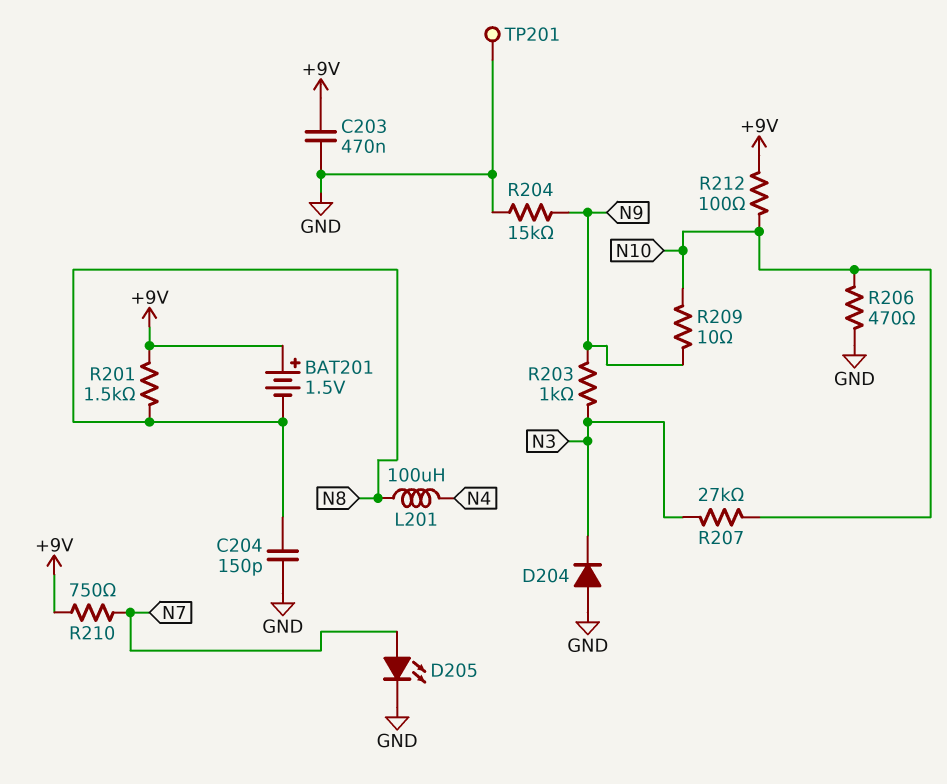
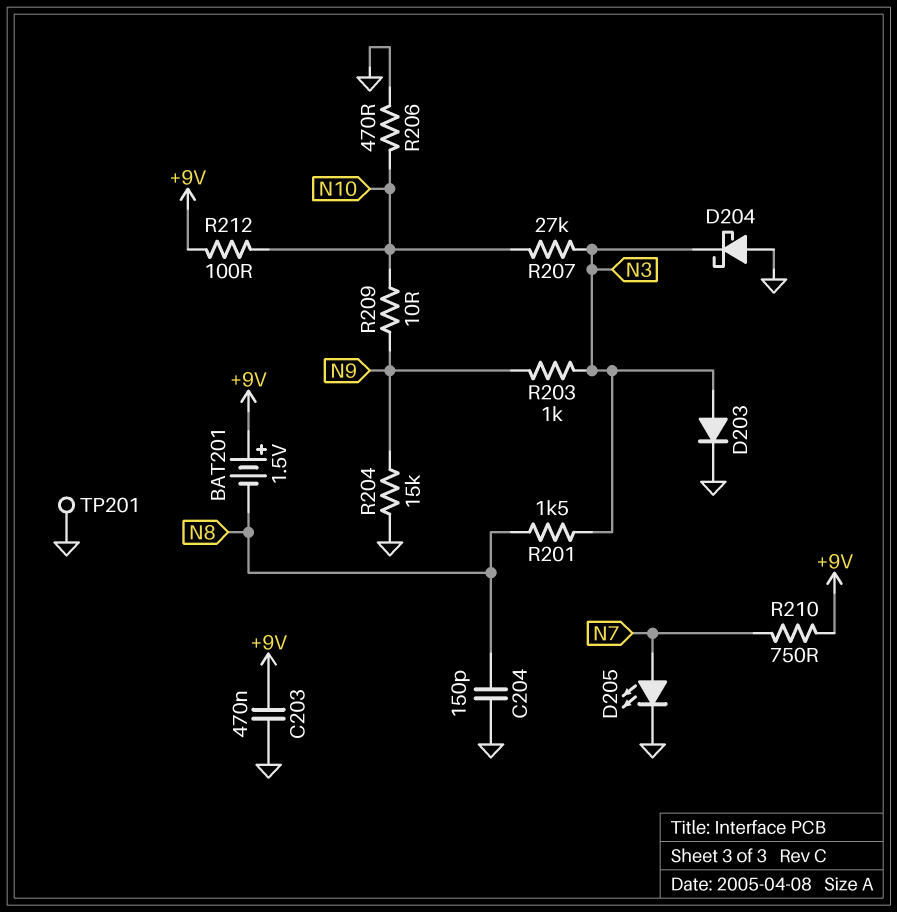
D203: none -> diode (A N3, K GND)
D204: diode (A GND, K N3) -> schottky (A GND, K N3)
L201: 100uH (N4, N8) -> none
R201: 1.5k (+9V, N8) -> 1.5k (N3, N8)

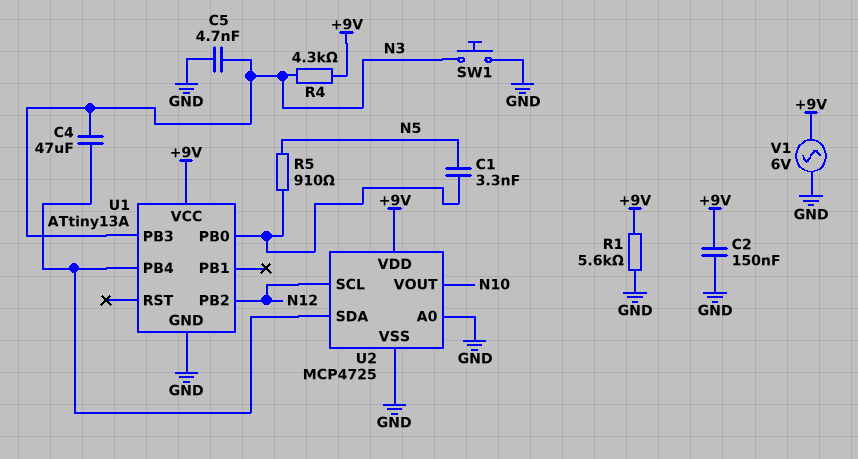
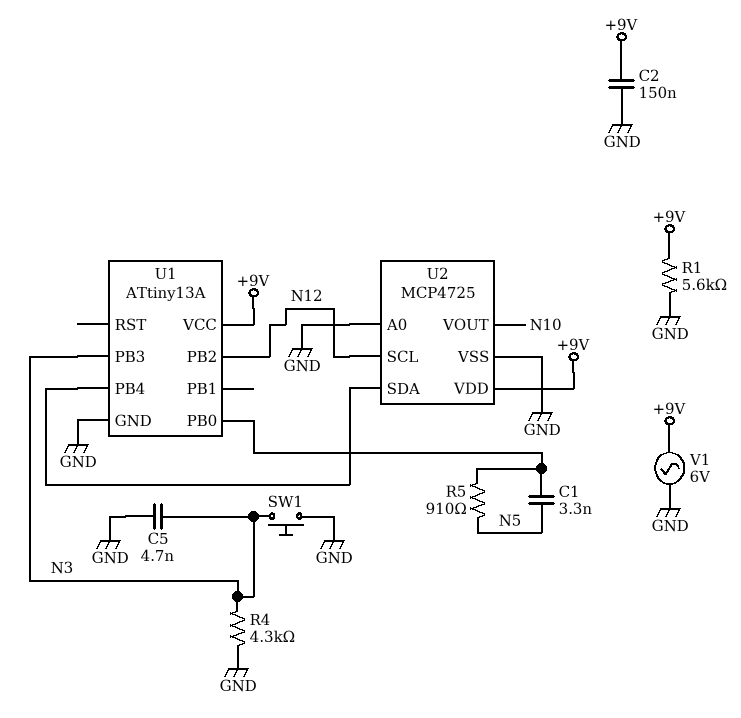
C4: 47uF (N3, U1/PB4) -> none
R4: 4.3k (+9V, N3) -> 4.3k (GND, N3)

=====

**DESCRIPTION OF THE TASK:** Drop the images and transcribe the entries above exactly.

**EXERCISE RESPONSE:**
D203: none -> diode (A N3, K GND)
D204: diode (A GND, K N3) -> schottky (A GND, K N3)
L201: 100uH (N4, N8) -> none
R201: 1.5k (+9V, N8) -> 1.5k (N3, N8)

C4: 47uF (N3, U1/PB4) -> none
R4: 4.3k (+9V, N3) -> 4.3k (GND, N3)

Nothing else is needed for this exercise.